Whenever a line in this data holds the word "grey", report that line in full.
------------------------------------
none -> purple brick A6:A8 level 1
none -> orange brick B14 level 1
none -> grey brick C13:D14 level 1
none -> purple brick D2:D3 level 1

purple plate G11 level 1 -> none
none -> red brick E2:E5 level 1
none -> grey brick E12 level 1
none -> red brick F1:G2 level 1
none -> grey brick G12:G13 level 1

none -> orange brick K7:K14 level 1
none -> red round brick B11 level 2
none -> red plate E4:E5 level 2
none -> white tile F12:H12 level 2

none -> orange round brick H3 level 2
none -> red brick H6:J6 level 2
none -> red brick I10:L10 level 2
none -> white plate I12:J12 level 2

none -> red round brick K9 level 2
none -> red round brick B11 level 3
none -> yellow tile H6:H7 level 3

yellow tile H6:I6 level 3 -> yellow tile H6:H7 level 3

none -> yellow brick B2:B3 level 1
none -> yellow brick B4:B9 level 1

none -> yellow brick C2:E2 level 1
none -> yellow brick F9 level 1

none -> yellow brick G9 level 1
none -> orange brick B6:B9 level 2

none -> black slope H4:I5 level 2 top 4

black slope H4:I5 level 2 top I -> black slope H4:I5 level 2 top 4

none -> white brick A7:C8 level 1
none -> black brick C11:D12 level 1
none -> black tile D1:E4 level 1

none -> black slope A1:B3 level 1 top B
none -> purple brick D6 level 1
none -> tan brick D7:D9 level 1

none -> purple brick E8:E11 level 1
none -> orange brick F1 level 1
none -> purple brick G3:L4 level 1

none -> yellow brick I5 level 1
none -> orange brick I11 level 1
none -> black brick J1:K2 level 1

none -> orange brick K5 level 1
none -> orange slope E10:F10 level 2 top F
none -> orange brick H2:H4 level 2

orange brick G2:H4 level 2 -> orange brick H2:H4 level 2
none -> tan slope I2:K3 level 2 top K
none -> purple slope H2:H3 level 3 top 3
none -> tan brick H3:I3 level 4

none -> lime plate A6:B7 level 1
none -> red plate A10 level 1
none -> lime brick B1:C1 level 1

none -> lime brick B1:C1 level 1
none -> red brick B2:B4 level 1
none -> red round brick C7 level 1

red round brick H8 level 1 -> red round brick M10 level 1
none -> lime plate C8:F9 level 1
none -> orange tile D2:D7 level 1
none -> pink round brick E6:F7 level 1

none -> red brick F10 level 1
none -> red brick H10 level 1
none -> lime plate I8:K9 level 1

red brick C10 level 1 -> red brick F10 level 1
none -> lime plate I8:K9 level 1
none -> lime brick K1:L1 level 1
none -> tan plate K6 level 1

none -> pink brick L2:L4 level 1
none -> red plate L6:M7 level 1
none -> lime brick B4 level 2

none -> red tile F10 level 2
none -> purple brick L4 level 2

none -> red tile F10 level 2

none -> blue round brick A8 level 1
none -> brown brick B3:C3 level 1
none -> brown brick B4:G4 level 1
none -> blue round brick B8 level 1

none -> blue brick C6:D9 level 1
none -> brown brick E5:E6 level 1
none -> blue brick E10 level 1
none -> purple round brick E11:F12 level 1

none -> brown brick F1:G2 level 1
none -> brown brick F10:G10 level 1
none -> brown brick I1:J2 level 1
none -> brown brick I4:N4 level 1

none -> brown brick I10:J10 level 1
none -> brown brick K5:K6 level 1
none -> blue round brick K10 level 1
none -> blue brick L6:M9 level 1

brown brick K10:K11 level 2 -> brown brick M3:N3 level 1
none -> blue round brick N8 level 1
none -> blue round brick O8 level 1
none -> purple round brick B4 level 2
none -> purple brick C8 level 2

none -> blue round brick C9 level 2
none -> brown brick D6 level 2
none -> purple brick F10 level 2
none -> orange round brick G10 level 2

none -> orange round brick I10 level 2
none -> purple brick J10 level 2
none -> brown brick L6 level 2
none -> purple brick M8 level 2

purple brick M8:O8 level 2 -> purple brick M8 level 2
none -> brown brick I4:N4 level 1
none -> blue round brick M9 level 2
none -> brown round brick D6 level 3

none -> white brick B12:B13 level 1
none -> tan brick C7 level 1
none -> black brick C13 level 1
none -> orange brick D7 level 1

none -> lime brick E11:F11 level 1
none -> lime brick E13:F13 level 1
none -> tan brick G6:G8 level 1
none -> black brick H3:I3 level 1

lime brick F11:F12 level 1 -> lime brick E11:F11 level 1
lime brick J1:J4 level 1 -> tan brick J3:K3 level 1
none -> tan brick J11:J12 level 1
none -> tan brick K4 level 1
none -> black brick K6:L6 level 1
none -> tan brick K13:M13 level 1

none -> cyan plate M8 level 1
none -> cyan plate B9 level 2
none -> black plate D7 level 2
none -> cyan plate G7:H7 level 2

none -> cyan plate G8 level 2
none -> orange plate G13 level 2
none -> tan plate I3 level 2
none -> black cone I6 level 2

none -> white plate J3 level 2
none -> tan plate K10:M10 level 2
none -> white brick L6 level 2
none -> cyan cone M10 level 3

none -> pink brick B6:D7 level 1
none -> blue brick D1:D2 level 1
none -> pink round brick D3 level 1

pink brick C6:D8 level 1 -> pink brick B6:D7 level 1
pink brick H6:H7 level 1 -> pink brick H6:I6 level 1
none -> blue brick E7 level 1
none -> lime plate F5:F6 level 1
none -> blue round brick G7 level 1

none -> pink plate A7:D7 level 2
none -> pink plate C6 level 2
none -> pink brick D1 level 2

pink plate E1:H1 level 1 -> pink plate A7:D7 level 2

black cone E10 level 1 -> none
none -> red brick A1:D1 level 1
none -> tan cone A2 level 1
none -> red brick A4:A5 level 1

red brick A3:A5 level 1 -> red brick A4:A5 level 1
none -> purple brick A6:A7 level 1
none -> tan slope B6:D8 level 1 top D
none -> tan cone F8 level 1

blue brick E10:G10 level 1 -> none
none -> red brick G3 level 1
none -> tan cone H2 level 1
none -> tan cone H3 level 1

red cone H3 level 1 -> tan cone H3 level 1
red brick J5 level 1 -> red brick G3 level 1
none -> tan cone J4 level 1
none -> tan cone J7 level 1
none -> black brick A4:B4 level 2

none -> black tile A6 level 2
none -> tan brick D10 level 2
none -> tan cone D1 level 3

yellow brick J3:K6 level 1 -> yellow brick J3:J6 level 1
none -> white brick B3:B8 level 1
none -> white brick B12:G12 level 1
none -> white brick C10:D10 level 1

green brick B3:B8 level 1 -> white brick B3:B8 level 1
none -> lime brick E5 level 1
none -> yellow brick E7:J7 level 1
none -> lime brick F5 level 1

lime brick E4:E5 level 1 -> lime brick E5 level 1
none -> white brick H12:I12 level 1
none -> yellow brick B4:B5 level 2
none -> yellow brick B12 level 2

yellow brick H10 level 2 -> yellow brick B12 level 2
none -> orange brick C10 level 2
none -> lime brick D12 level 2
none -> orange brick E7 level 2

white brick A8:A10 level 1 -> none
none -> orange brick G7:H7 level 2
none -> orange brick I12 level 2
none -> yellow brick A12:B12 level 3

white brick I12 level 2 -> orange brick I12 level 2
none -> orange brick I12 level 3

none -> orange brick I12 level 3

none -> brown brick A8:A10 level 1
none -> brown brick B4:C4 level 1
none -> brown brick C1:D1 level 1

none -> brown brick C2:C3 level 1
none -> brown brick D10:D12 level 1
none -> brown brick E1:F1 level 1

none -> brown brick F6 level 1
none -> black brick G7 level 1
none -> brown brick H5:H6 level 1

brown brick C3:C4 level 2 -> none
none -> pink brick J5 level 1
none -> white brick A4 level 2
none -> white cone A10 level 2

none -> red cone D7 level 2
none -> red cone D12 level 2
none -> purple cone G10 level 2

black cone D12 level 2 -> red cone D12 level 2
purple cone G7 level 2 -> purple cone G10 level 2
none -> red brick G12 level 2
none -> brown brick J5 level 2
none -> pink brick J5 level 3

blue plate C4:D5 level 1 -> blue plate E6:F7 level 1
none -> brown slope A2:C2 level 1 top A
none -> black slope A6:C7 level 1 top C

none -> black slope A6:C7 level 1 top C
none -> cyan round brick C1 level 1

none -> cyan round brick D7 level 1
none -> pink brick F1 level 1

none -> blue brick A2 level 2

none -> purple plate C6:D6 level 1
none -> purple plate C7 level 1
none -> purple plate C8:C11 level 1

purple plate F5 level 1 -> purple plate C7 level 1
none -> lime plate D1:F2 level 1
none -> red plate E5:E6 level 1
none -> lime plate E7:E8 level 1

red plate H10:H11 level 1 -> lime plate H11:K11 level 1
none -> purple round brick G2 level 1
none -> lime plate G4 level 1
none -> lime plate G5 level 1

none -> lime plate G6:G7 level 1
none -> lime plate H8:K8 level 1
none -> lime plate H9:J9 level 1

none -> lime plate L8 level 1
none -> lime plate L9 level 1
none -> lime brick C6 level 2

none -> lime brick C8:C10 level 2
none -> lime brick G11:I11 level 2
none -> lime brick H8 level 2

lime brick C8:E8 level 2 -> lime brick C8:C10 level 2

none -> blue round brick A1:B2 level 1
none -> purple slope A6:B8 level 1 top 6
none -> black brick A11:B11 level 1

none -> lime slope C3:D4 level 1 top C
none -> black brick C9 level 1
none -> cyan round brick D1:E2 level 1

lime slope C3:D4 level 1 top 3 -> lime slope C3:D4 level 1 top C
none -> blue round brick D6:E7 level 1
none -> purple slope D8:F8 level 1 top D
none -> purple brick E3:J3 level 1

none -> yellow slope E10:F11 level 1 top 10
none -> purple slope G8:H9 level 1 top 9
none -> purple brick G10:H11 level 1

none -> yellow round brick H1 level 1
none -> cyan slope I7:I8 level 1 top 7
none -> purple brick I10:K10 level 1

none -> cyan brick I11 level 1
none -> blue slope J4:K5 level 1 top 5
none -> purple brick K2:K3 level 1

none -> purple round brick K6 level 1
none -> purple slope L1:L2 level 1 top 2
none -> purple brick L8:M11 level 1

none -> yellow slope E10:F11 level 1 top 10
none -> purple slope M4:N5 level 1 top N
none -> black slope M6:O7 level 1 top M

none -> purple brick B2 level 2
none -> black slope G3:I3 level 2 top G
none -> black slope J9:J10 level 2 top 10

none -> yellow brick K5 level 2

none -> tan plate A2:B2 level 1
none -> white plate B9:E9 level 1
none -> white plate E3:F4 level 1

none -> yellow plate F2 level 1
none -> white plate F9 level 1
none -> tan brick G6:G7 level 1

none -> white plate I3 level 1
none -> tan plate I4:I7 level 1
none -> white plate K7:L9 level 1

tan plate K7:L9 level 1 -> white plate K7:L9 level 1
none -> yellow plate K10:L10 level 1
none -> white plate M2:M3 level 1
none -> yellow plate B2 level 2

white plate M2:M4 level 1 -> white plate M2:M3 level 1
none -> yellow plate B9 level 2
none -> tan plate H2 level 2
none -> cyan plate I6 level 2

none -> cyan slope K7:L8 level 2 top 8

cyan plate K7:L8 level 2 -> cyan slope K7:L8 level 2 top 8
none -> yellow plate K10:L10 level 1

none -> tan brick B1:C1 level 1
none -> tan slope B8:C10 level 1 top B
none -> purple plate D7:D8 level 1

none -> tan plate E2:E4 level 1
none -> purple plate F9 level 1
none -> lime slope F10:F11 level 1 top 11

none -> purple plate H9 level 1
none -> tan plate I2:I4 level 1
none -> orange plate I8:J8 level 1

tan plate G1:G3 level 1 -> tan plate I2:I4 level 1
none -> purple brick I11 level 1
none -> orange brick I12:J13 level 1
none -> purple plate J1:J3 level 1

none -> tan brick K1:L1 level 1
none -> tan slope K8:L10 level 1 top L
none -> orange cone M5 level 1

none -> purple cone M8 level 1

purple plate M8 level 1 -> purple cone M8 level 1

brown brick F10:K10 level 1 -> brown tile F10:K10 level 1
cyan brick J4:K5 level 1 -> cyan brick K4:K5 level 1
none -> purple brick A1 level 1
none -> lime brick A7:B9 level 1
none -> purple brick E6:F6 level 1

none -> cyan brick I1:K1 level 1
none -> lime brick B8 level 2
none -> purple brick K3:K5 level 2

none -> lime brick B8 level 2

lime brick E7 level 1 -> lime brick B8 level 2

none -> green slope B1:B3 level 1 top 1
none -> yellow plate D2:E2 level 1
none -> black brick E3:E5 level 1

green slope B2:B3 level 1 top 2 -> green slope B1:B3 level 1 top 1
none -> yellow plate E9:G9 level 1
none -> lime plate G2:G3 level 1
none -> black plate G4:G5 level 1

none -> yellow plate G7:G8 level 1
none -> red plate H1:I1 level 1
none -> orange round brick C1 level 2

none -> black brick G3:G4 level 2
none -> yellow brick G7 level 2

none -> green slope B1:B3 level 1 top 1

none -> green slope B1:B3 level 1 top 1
------------------------------------
*EXERCISE SOLUTION:*
none -> grey brick C13:D14 level 1
none -> grey brick E12 level 1
none -> grey brick G12:G13 level 1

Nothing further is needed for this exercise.